__Exercise goal__
For the entries below, the result should be an exact transcription of the lines from the one with "D201: LED white" up to and including the one with "J203 pin 2: VLOAD3 -> DGND", and only those.

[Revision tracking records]

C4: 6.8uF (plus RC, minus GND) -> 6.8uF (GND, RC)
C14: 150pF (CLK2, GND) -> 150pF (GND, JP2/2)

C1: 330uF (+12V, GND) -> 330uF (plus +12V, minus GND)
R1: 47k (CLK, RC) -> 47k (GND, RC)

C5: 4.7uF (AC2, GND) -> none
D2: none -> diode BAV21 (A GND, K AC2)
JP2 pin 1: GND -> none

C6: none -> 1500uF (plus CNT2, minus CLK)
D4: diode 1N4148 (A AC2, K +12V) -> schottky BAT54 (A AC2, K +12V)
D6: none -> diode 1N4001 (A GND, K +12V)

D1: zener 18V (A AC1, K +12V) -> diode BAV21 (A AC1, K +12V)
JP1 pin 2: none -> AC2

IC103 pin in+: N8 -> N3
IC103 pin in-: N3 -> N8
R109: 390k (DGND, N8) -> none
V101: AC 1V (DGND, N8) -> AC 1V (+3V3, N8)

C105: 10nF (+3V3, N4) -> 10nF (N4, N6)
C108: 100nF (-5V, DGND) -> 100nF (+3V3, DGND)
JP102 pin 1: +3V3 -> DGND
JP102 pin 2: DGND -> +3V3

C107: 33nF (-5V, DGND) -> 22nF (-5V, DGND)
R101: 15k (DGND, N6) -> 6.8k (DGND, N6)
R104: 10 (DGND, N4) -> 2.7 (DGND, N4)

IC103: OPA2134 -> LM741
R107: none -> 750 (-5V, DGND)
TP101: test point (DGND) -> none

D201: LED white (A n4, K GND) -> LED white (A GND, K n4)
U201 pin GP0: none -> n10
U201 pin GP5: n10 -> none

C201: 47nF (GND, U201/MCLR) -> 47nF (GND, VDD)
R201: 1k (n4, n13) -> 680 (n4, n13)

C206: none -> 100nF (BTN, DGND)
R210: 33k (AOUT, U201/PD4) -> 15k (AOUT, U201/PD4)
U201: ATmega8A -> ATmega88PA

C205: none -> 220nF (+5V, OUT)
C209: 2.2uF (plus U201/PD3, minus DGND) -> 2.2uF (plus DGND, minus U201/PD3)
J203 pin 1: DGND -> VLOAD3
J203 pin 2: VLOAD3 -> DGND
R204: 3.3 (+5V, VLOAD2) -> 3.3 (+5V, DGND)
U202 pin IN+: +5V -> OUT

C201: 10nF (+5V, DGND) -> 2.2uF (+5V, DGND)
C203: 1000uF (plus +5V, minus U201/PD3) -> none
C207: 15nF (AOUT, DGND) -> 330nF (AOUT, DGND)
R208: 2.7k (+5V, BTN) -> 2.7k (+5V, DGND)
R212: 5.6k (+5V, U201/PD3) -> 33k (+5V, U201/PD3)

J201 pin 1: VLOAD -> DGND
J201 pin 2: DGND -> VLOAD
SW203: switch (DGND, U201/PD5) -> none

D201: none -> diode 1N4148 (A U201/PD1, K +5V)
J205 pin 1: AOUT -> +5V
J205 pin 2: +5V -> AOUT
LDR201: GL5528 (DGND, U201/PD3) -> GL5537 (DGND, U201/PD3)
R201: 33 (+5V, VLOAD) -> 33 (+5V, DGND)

__Answer section__
D201: LED white (A n4, K GND) -> LED white (A GND, K n4)
U201 pin GP0: none -> n10
U201 pin GP5: n10 -> none

C201: 47nF (GND, U201/MCLR) -> 47nF (GND, VDD)
R201: 1k (n4, n13) -> 680 (n4, n13)

C206: none -> 100nF (BTN, DGND)
R210: 33k (AOUT, U201/PD4) -> 15k (AOUT, U201/PD4)
U201: ATmega8A -> ATmega88PA

C205: none -> 220nF (+5V, OUT)
C209: 2.2uF (plus U201/PD3, minus DGND) -> 2.2uF (plus DGND, minus U201/PD3)
J203 pin 1: DGND -> VLOAD3
J203 pin 2: VLOAD3 -> DGND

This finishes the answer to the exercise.